SOURCE DATA →

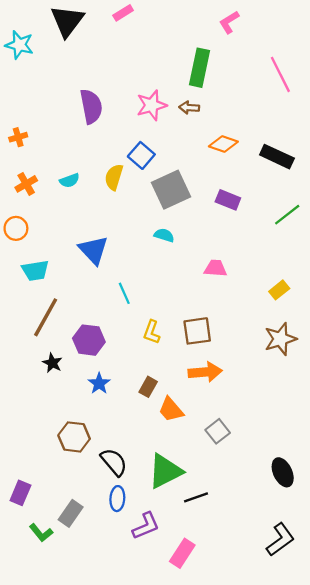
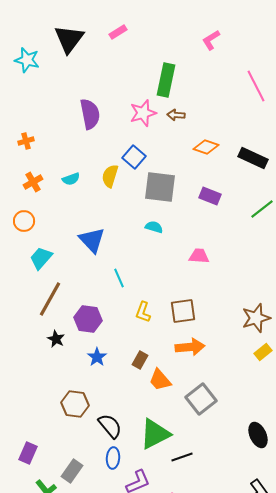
green rectangle: (199, 68) -> (166, 80), moved
gray square: (171, 190) -> (160, 187), turned 32
cyan trapezoid: (35, 271) -> (41, 258), turned 140
yellow rectangle: (279, 290) -> (263, 352), moved
gray square: (218, 431) -> (201, 399), size x1.4

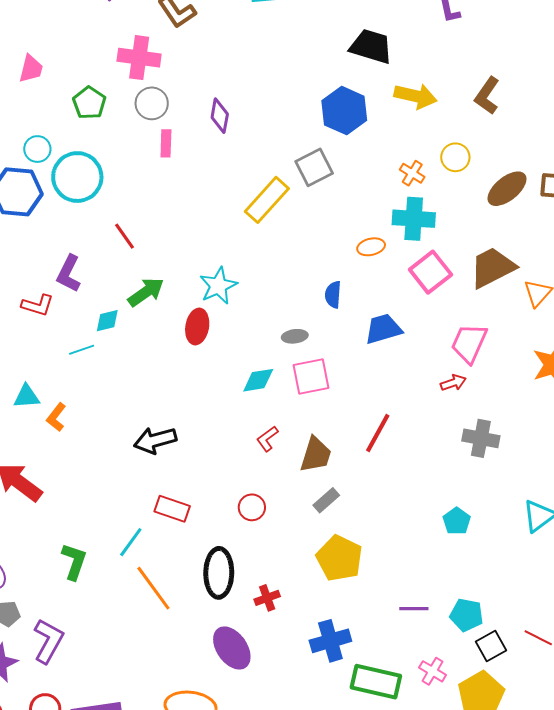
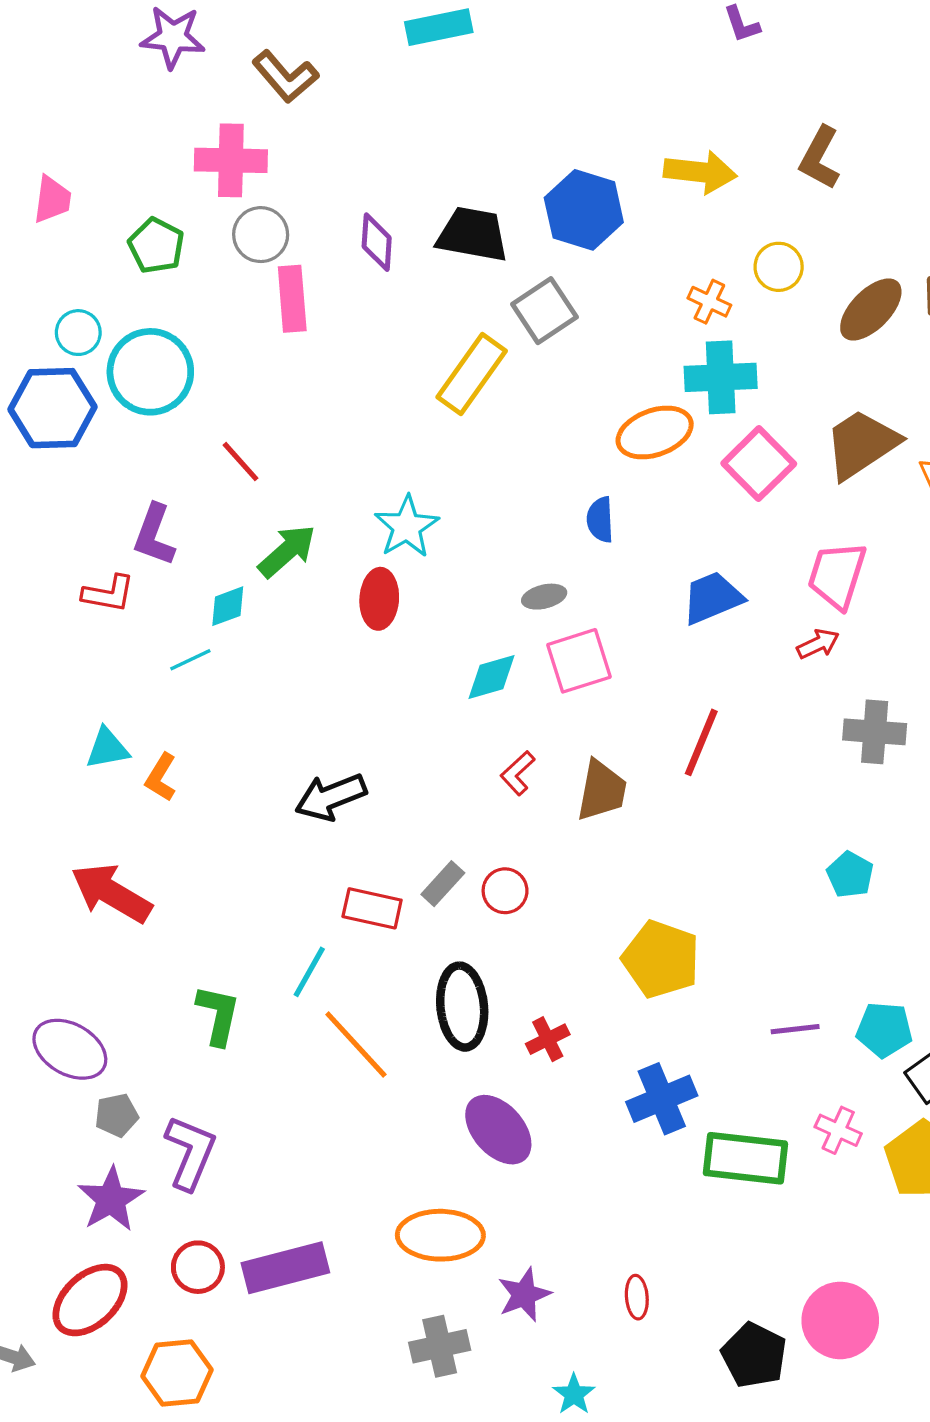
black trapezoid: (371, 46) -> (473, 234), moved
pink rectangle: (166, 143) -> (292, 299), size x1.4
orange ellipse: (371, 247) -> (655, 433), size x1.6
blue trapezoid: (383, 329) -> (712, 598), moved
gray rectangle: (326, 500) -> (443, 884), moved

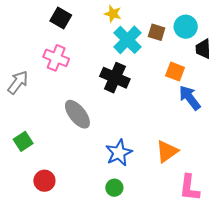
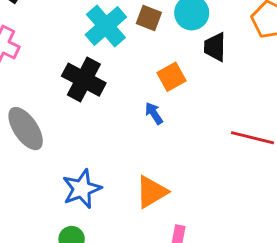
orange square: (175, 72) -> (172, 77), turned 36
blue arrow: (190, 98) -> (154, 113), moved, size x0.6

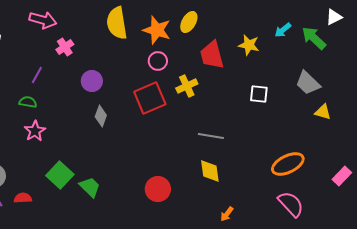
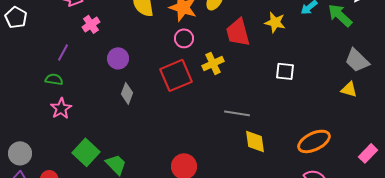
gray trapezoid: (308, 83) -> (357, 60), moved
yellow diamond: (210, 171) -> (255, 141), moved

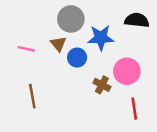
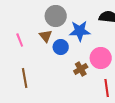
pink line: (26, 49) -> (20, 40), turned 56
brown cross: (102, 85) -> (81, 69), turned 32

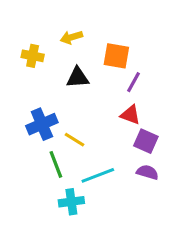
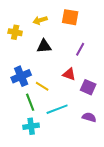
orange square: (116, 56) -> (70, 17), moved
red triangle: (130, 115) -> (69, 74), moved
purple semicircle: (147, 172) -> (89, 117), moved
cyan cross: (71, 202) -> (31, 126), moved

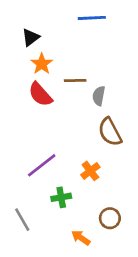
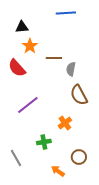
black triangle: (31, 37) -> (22, 27), turned 32
red semicircle: (40, 94) -> (17, 68), moved
purple line: (42, 165) -> (28, 105), moved

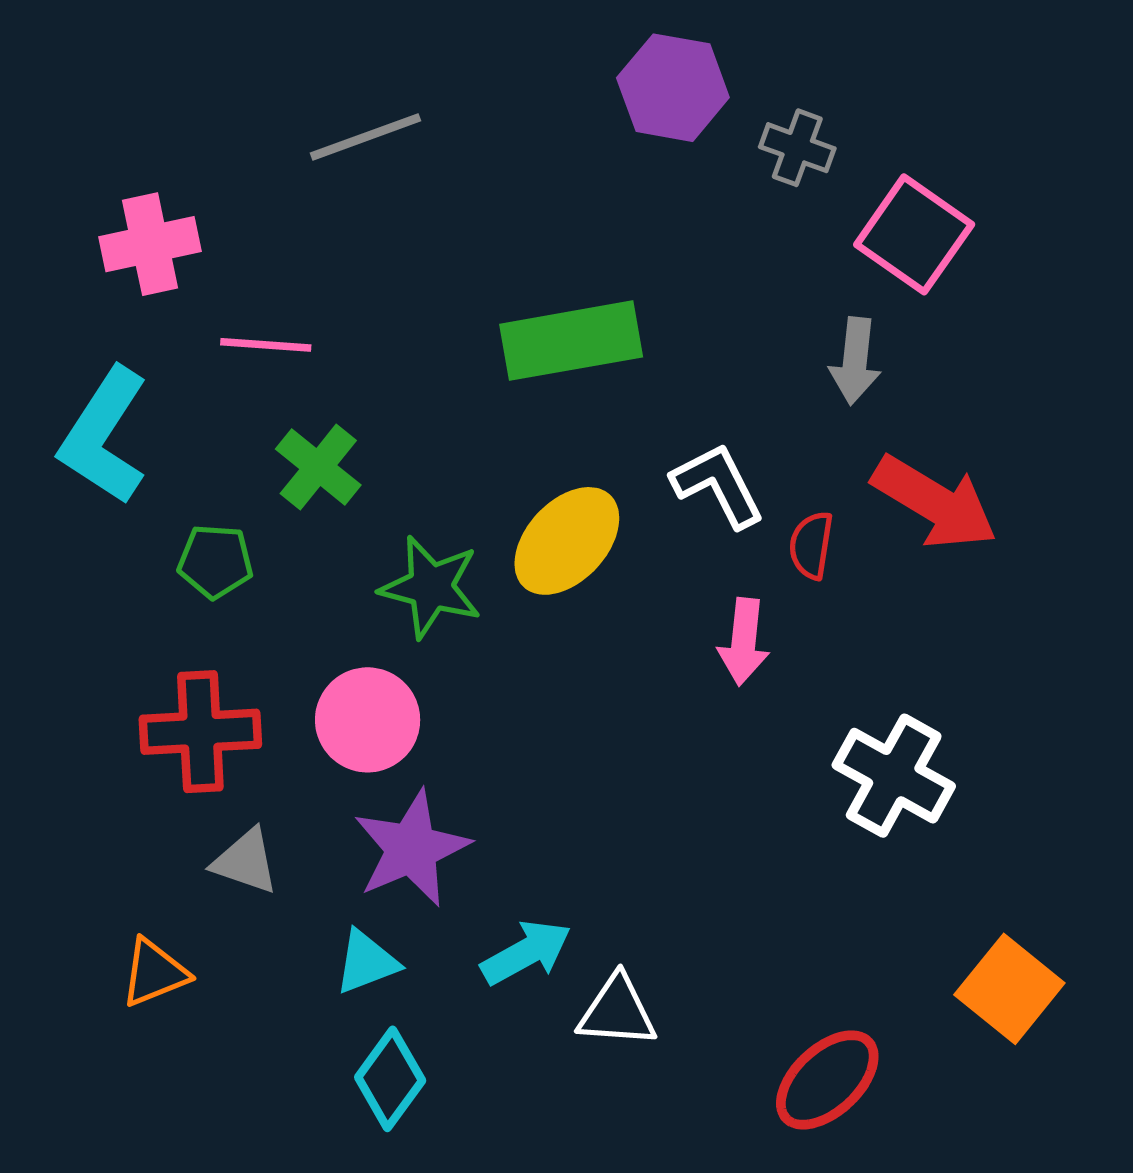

ACTION ITEM → Return exactly the part of the listing above that opens with the line containing "gray trapezoid: (308, 83) -> (357, 60), moved" and closes with the line containing "cyan cross: (71, 202) -> (31, 126), moved". Pictures stay out.

WRITTEN SOLUTION →
gray trapezoid: (308, 83) -> (357, 60), moved
yellow diamond: (210, 171) -> (255, 141), moved

pink line: (26, 49) -> (20, 40), turned 56
brown cross: (102, 85) -> (81, 69), turned 32

orange square: (116, 56) -> (70, 17), moved
red triangle: (130, 115) -> (69, 74), moved
purple semicircle: (147, 172) -> (89, 117), moved
cyan cross: (71, 202) -> (31, 126), moved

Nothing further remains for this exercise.